*** Dataset records Section Begins ***

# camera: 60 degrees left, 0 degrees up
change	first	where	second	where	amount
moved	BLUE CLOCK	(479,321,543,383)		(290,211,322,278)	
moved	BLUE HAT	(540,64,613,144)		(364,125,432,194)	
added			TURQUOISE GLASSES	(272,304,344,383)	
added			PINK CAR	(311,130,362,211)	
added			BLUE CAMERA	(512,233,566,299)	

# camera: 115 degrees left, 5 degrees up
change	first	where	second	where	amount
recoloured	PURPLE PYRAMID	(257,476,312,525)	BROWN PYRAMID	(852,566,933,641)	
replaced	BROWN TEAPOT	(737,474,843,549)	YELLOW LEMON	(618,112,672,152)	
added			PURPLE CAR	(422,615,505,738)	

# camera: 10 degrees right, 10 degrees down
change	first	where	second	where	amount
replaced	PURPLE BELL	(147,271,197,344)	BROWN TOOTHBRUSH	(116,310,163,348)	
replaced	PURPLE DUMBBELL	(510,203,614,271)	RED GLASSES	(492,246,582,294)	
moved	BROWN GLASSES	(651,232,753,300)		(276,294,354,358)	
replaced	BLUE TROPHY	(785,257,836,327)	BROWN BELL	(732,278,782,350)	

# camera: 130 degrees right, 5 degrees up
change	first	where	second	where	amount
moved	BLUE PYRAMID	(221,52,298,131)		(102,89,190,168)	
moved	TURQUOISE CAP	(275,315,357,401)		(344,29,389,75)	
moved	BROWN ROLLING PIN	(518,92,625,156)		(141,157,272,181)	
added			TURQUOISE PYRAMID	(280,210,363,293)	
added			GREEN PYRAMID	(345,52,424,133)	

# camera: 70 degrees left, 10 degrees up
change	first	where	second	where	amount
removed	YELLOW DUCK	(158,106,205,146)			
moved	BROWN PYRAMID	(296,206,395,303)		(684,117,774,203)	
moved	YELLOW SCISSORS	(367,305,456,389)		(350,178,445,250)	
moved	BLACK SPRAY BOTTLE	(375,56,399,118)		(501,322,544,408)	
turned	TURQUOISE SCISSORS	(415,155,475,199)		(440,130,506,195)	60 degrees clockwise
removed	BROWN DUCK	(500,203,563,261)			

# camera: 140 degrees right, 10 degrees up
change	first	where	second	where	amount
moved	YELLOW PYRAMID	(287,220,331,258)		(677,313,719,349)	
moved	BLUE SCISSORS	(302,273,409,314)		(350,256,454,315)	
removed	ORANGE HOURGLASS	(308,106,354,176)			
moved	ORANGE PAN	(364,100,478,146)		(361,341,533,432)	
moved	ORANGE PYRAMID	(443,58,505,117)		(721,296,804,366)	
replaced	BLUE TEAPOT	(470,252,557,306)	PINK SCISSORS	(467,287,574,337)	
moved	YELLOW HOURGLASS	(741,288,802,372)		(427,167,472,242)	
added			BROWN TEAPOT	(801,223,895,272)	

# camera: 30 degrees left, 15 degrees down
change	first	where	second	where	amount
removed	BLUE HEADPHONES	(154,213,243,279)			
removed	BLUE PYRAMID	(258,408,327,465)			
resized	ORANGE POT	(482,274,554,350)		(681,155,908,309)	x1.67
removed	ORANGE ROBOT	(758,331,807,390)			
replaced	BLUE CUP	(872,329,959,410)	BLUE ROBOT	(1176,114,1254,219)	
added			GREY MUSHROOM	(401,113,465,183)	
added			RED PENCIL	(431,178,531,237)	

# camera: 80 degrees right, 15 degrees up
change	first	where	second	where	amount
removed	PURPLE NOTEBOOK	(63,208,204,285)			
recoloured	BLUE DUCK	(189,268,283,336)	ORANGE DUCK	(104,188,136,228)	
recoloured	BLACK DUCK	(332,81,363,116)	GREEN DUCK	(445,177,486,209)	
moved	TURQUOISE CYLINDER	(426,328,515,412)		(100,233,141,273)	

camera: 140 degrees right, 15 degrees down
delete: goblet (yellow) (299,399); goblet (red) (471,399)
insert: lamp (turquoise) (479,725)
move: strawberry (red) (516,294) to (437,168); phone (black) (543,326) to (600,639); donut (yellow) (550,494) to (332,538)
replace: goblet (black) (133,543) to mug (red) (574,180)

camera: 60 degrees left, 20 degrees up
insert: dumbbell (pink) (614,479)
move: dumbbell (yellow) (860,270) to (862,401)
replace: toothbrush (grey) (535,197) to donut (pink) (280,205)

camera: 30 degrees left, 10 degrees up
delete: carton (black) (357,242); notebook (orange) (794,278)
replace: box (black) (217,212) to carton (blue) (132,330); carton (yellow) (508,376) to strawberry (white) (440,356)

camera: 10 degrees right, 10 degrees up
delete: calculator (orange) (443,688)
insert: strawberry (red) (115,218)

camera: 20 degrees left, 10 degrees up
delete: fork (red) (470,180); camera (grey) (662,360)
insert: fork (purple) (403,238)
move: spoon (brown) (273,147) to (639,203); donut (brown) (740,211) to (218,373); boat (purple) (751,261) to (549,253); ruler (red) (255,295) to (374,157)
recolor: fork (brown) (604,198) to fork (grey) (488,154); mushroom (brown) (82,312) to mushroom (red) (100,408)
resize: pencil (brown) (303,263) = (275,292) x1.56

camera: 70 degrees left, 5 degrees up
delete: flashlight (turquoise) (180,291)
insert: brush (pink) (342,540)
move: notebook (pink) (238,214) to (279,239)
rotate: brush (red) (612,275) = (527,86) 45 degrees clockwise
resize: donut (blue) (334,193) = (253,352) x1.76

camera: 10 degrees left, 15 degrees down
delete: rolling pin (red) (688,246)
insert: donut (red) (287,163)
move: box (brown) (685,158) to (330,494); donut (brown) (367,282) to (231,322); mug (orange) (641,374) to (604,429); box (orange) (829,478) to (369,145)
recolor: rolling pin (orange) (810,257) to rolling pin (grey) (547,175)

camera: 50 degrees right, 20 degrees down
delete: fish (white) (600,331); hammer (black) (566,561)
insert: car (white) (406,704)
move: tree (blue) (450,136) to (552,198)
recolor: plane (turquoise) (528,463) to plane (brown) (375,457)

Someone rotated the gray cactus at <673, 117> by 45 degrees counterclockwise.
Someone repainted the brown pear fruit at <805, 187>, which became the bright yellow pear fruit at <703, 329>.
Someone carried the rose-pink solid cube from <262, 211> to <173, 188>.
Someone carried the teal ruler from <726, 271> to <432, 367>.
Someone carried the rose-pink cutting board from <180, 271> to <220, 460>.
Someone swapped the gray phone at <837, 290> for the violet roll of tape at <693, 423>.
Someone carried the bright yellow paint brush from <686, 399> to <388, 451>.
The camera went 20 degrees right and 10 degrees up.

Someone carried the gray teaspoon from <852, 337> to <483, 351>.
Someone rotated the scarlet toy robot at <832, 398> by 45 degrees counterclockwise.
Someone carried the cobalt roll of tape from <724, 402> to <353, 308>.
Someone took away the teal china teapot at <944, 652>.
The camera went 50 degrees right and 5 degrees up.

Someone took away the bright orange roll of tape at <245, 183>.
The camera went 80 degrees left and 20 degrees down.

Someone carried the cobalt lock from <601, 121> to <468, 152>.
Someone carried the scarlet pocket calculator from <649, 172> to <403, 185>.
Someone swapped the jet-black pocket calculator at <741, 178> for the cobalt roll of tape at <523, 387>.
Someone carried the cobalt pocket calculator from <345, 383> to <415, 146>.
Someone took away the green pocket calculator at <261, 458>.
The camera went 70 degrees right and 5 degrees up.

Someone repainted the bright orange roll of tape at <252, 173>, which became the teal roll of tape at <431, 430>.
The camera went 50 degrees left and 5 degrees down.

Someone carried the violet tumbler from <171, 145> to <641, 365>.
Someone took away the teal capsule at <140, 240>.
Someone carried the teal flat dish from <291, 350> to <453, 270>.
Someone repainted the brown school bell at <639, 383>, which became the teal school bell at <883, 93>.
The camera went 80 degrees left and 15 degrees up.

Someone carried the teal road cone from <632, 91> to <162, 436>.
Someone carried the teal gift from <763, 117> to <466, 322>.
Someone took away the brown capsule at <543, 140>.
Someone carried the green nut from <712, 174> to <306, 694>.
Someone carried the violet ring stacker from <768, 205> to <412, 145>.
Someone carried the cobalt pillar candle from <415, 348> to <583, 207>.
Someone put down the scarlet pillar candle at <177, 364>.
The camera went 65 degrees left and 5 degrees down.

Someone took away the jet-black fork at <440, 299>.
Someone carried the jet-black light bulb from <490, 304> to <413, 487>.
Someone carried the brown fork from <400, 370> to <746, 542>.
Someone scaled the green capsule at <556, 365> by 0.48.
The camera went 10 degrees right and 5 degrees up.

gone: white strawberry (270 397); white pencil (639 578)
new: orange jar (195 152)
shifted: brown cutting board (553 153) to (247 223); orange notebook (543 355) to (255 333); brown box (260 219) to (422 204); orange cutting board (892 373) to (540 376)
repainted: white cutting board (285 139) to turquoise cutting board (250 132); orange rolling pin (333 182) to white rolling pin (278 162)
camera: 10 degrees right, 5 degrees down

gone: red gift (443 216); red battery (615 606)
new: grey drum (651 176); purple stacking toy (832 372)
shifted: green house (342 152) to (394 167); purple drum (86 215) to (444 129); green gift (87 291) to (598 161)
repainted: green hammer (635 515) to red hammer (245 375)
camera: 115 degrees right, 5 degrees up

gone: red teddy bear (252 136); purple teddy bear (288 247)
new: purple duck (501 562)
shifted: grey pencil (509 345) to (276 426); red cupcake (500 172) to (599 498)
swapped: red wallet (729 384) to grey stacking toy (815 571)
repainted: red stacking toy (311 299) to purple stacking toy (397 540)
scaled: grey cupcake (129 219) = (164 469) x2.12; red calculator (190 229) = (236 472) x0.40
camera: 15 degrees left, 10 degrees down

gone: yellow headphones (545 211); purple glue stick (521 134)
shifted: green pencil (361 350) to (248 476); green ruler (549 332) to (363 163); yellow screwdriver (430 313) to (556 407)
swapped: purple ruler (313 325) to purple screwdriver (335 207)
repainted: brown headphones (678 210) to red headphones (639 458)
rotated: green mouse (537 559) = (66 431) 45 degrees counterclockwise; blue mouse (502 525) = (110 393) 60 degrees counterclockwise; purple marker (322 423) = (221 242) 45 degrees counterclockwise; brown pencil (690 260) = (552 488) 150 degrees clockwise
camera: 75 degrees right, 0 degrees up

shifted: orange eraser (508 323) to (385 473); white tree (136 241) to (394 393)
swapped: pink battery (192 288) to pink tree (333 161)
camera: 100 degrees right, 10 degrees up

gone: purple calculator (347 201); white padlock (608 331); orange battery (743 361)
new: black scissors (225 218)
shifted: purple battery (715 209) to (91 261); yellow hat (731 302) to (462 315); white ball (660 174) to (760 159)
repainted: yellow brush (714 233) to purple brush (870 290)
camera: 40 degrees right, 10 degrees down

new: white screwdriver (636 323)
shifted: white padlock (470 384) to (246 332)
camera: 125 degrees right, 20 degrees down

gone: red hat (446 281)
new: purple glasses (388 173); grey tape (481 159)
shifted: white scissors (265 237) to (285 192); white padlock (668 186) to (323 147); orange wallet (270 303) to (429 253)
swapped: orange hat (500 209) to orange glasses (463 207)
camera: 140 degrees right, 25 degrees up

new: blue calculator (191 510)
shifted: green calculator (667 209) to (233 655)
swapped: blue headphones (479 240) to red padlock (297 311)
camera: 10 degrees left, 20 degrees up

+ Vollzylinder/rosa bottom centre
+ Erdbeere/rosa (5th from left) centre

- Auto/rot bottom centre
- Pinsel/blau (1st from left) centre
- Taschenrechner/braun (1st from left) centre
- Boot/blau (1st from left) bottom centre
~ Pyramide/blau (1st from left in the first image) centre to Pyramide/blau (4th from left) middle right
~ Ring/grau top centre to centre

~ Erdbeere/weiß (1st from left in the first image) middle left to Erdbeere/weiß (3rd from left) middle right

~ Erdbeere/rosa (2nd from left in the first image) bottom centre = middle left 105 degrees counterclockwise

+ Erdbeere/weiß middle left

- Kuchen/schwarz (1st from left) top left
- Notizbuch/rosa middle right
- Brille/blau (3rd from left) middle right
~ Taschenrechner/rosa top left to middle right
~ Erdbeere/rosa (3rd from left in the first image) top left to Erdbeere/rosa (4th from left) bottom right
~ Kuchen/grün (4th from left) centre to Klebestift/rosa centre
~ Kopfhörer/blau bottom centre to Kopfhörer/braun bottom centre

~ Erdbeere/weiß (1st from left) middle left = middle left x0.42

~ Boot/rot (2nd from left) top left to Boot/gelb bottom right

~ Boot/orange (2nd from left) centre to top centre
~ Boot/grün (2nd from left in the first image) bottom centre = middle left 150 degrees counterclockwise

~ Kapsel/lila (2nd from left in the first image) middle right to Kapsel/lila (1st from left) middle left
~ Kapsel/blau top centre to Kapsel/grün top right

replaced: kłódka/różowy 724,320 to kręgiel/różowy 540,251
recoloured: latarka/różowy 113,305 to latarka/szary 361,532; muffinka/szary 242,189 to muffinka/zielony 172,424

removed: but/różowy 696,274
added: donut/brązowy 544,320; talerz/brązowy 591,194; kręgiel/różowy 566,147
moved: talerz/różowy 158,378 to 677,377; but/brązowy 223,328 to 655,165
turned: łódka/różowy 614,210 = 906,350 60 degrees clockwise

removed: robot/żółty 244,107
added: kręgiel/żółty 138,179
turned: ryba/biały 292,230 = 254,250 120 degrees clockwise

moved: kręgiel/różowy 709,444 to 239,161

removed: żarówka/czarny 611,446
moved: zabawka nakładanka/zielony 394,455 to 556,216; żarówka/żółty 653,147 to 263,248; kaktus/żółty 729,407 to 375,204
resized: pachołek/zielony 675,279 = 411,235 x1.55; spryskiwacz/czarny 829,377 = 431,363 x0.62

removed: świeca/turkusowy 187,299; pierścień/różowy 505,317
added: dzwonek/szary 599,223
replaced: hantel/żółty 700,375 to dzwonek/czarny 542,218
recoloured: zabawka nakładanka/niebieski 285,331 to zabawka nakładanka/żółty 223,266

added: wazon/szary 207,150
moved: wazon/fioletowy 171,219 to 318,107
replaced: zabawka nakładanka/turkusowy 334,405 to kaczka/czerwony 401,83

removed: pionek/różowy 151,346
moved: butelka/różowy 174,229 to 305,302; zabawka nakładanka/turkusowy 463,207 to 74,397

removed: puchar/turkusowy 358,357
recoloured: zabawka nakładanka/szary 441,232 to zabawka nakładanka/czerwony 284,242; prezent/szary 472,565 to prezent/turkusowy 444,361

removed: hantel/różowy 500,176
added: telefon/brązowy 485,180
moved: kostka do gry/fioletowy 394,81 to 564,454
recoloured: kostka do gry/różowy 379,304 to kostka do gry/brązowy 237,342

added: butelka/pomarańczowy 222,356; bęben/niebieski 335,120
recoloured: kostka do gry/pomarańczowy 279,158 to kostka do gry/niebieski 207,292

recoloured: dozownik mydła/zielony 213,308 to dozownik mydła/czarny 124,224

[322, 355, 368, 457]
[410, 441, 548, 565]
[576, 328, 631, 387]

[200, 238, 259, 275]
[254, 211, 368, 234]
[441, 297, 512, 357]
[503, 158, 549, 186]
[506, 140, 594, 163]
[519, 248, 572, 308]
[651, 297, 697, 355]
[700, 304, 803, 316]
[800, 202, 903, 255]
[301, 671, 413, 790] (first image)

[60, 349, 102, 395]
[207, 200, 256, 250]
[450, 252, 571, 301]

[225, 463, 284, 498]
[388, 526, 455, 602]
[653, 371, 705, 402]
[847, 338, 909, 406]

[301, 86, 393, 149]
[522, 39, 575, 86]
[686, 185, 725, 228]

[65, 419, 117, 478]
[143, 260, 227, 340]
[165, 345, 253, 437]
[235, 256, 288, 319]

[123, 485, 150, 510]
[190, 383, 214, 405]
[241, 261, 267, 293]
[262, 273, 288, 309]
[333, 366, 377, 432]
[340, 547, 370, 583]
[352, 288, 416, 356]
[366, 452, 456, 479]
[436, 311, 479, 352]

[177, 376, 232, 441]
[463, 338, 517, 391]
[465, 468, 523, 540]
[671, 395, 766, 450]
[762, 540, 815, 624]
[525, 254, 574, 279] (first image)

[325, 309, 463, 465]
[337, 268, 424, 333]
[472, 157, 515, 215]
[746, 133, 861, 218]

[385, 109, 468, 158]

*** Dataset records Section Ends ***

▶ **Task requirements**
Your answer should be the lines above, from the line containing "new: orange jar (195 152)" up to and including the line containing "repainted: white cutting", reproduced exactly and with nothing else.

▶ **Result of this exercise**
new: orange jar (195 152)
shifted: brown cutting board (553 153) to (247 223); orange notebook (543 355) to (255 333); brown box (260 219) to (422 204); orange cutting board (892 373) to (540 376)
repainted: white cutting board (285 139) to turquoise cutting board (250 132); orange rolling pin (333 182) to white rolling pin (278 162)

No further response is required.